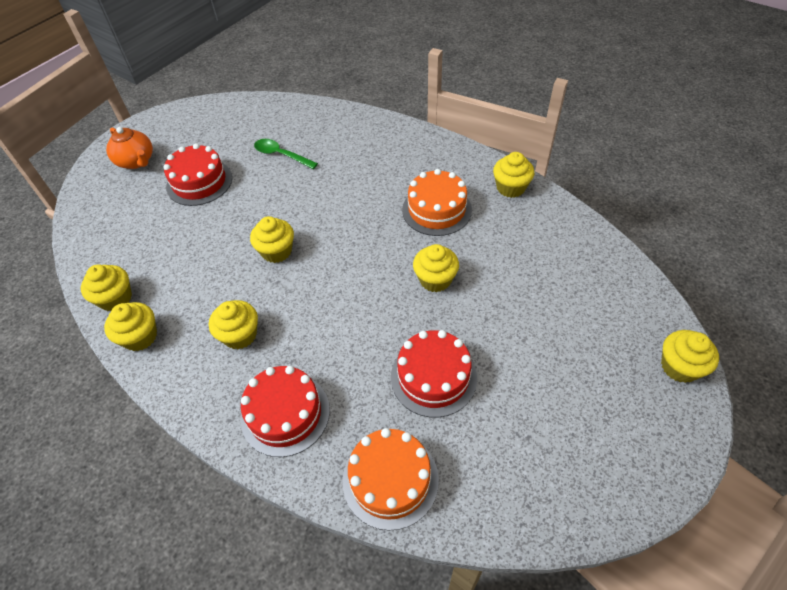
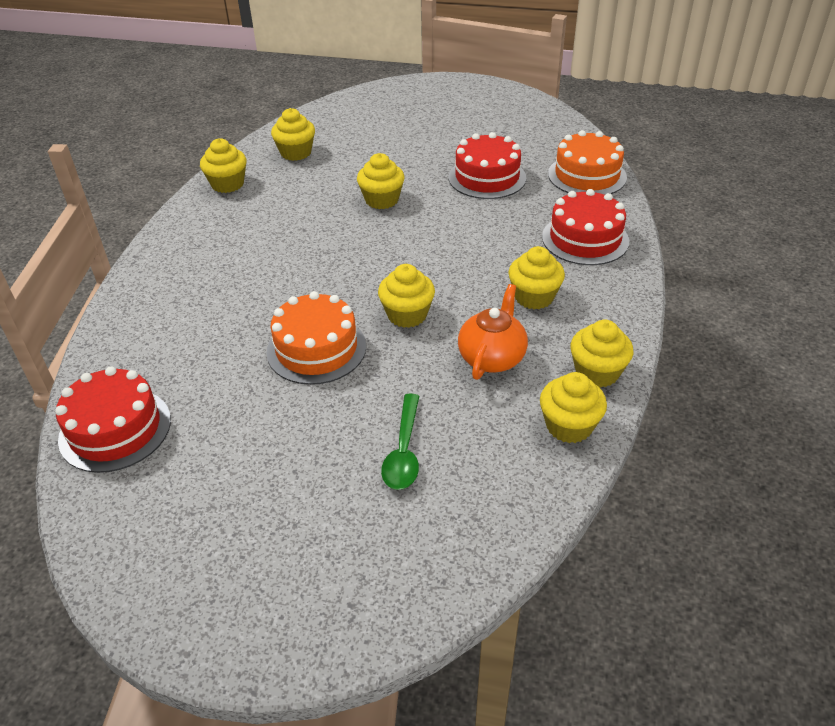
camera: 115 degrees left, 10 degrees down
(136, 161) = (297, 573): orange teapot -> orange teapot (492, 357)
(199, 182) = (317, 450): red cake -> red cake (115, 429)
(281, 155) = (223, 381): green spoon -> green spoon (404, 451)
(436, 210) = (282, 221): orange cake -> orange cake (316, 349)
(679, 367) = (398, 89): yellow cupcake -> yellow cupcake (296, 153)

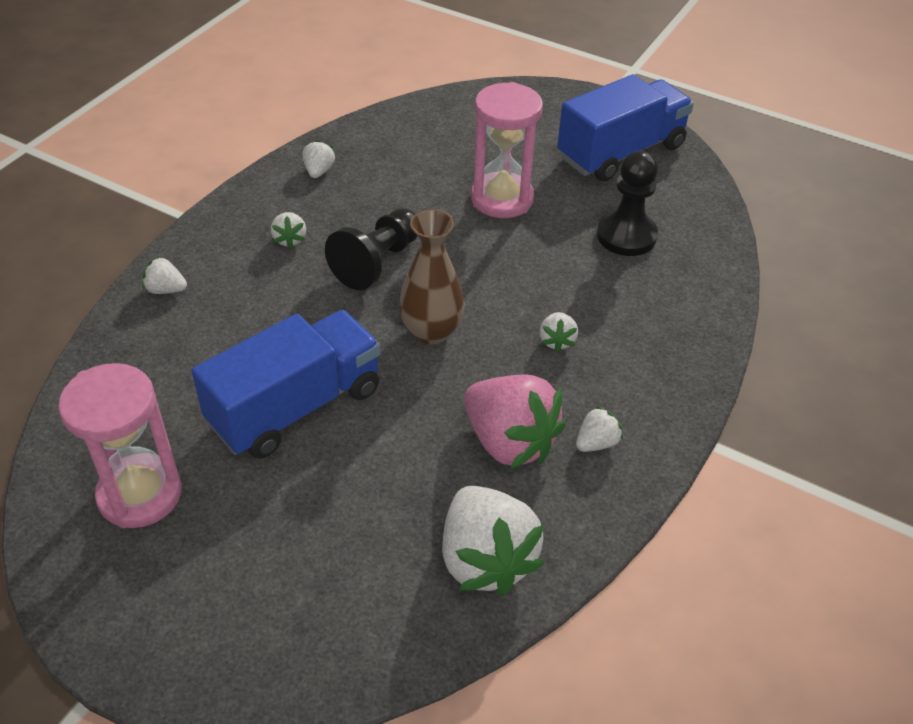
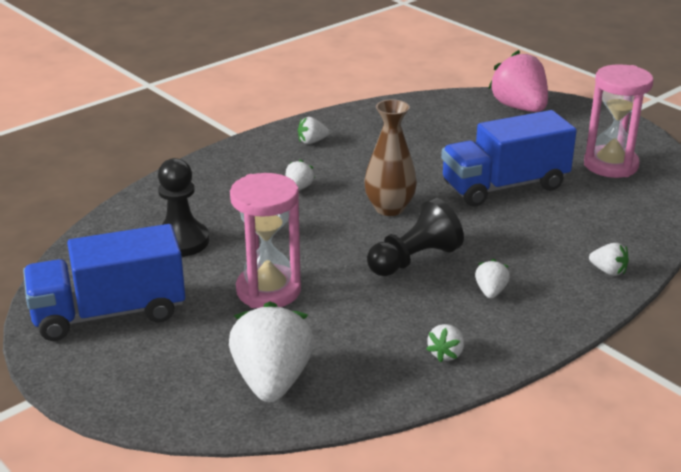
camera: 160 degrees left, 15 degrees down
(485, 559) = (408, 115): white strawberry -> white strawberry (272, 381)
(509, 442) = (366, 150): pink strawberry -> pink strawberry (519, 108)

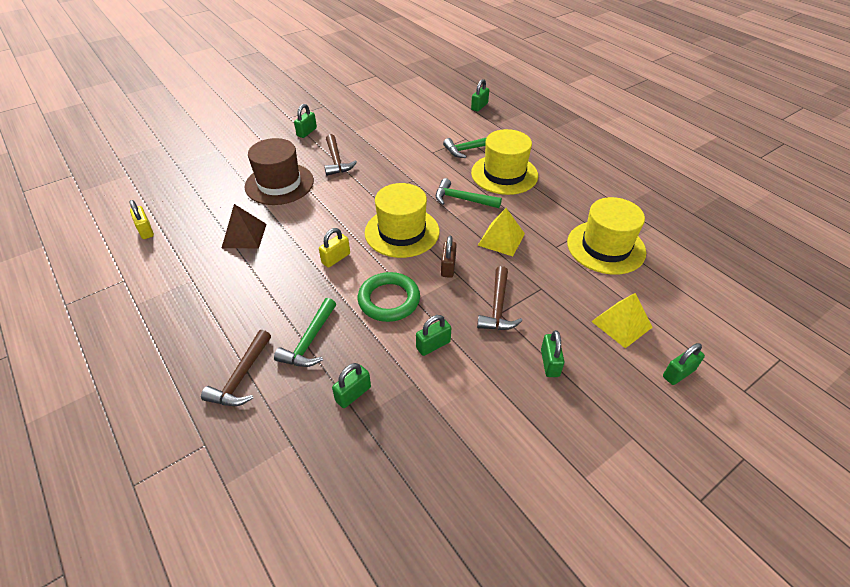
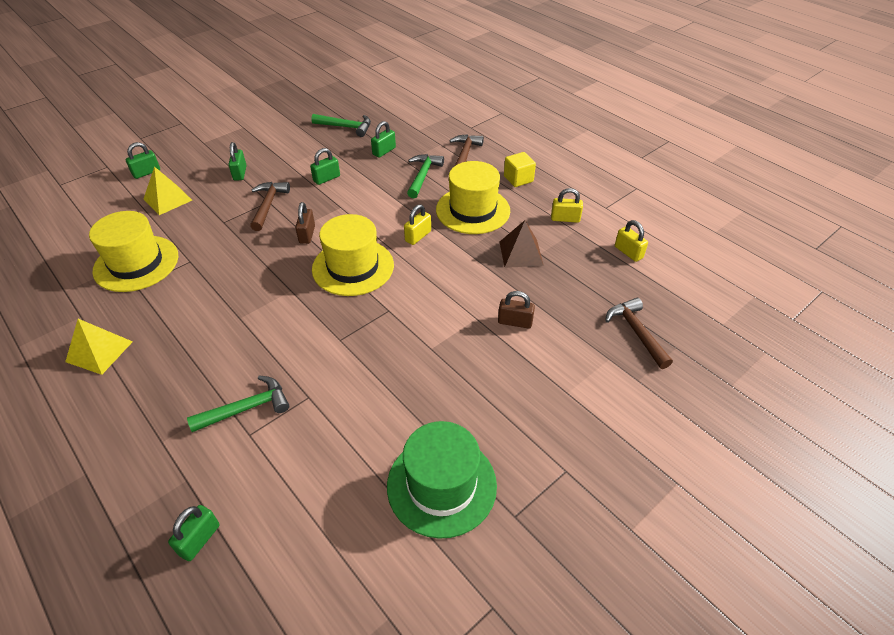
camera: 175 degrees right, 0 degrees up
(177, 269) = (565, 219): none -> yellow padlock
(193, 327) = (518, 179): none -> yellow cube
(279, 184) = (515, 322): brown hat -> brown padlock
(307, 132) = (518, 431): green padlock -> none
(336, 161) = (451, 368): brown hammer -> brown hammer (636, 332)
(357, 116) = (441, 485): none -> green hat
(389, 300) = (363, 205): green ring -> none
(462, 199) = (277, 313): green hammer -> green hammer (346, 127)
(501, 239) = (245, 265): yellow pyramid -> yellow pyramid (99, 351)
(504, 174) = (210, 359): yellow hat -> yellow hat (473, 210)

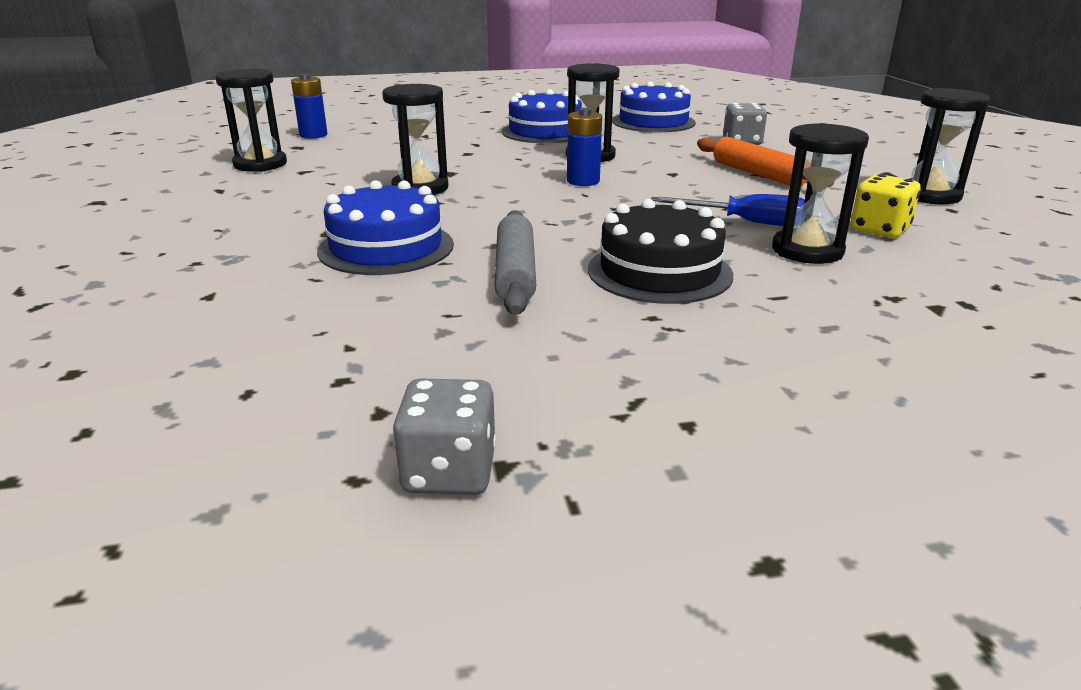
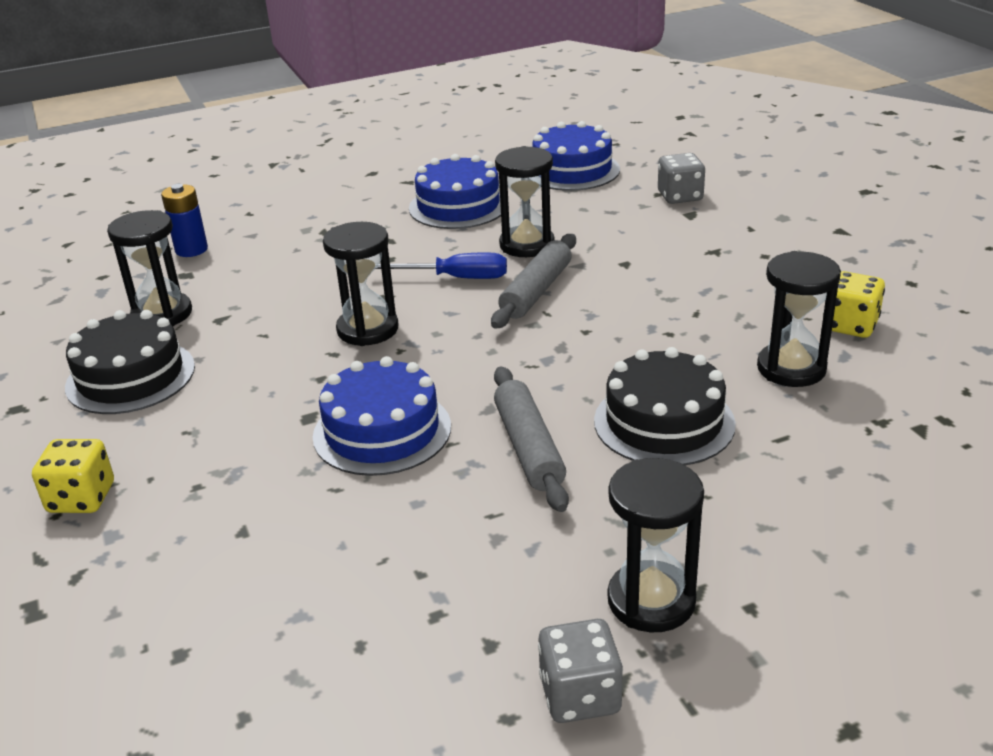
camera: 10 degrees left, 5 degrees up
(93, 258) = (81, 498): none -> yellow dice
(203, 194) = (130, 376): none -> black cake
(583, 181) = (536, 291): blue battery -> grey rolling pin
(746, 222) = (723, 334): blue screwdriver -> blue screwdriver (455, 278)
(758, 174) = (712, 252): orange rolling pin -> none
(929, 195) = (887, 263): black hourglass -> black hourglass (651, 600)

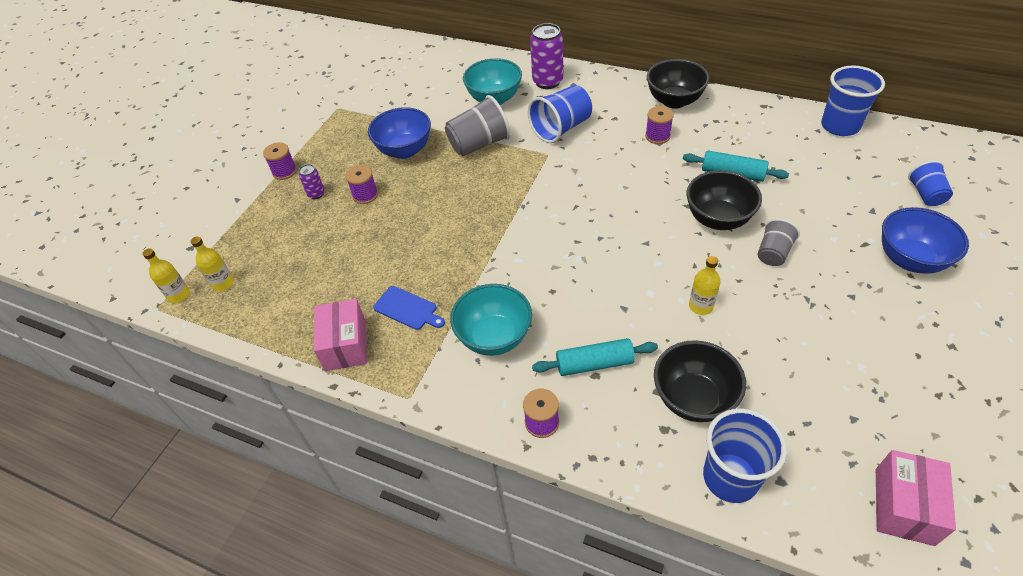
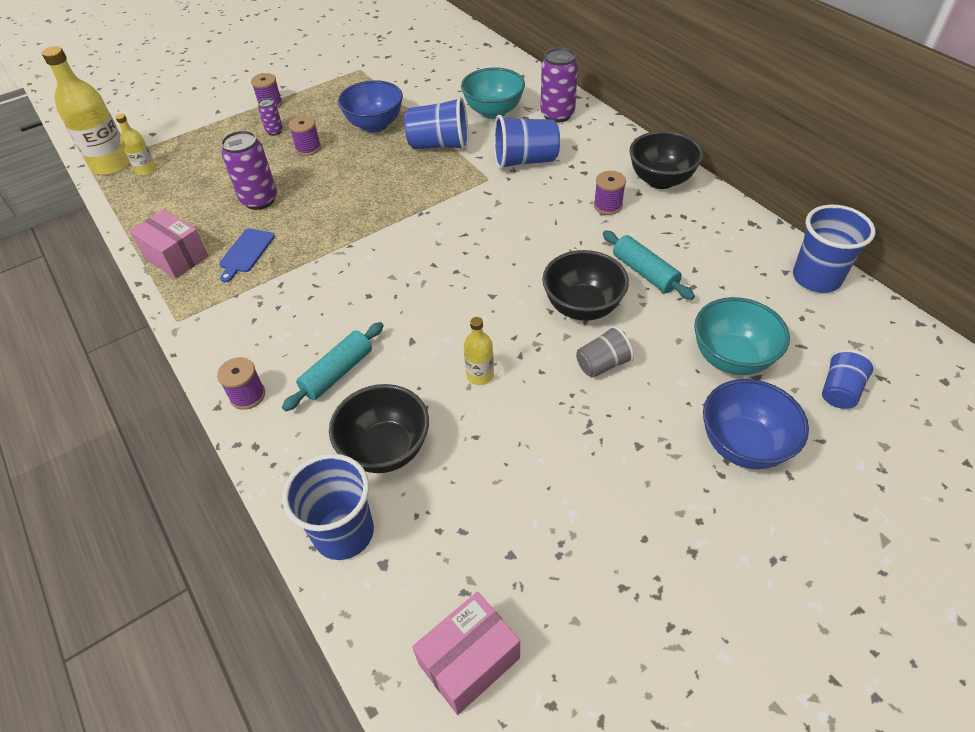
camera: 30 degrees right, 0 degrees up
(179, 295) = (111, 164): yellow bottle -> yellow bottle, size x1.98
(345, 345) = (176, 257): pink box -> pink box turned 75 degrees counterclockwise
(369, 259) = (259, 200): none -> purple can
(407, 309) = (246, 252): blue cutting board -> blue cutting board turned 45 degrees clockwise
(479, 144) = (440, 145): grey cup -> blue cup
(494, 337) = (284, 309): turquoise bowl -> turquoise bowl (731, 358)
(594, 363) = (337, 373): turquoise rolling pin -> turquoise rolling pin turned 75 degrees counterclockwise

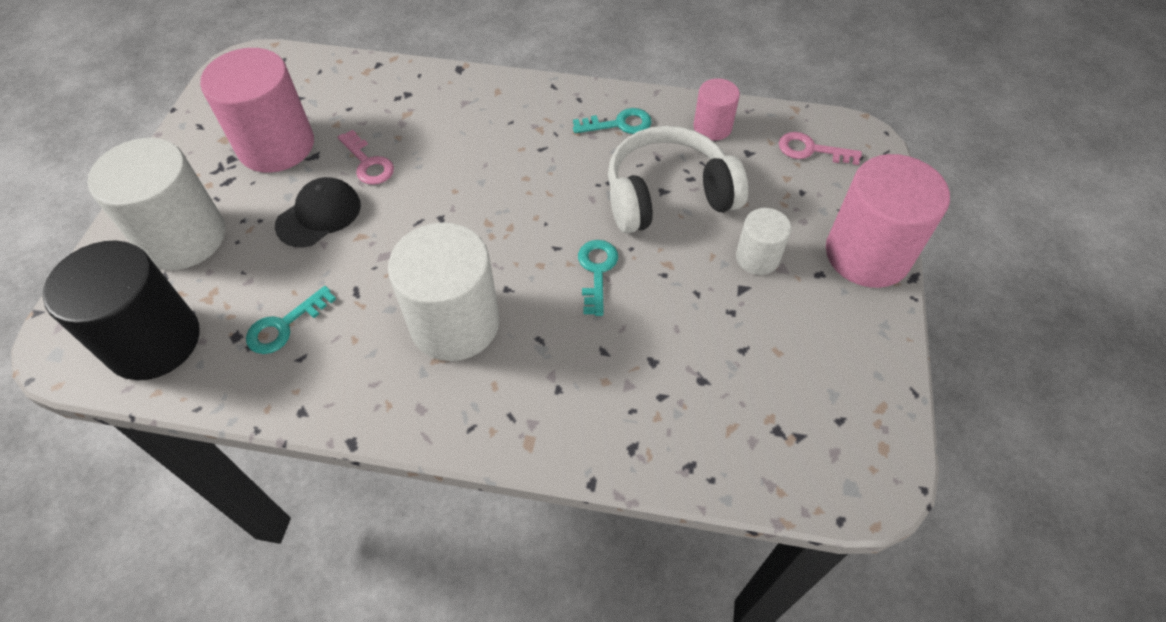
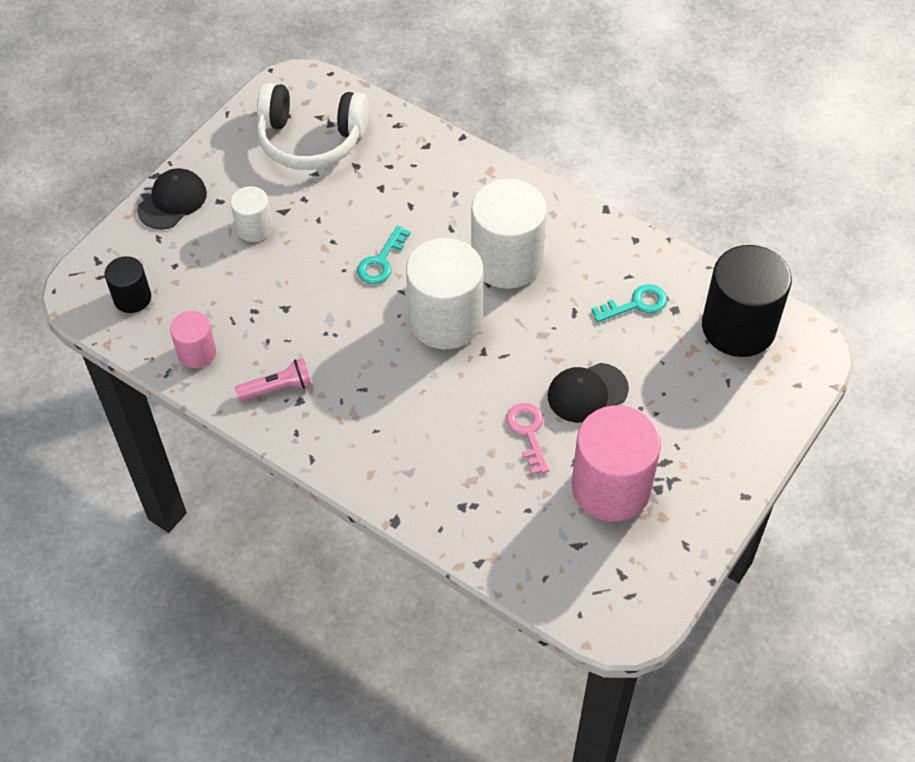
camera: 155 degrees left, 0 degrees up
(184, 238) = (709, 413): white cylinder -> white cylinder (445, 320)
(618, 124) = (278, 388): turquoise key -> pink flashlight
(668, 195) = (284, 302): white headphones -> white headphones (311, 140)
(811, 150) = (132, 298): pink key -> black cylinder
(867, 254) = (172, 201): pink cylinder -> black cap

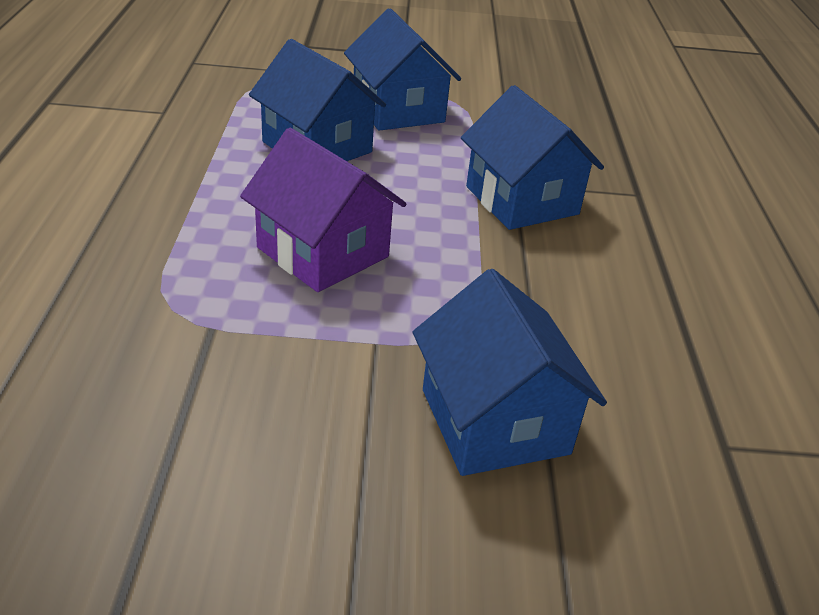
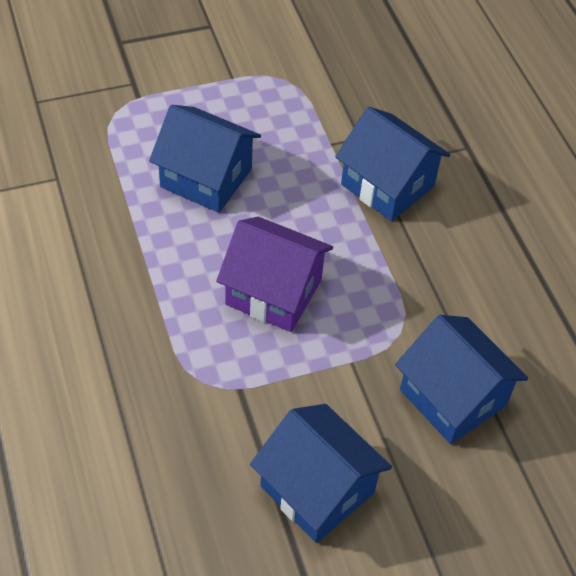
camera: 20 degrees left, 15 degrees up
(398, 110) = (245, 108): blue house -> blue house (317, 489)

........

• [What the exercise asks] Each line of the data that includes "hammer" should be copied.

• [Task answer]
(336, 161) = (451, 368): brown hammer -> brown hammer (636, 332)
(462, 199) = (277, 313): green hammer -> green hammer (346, 127)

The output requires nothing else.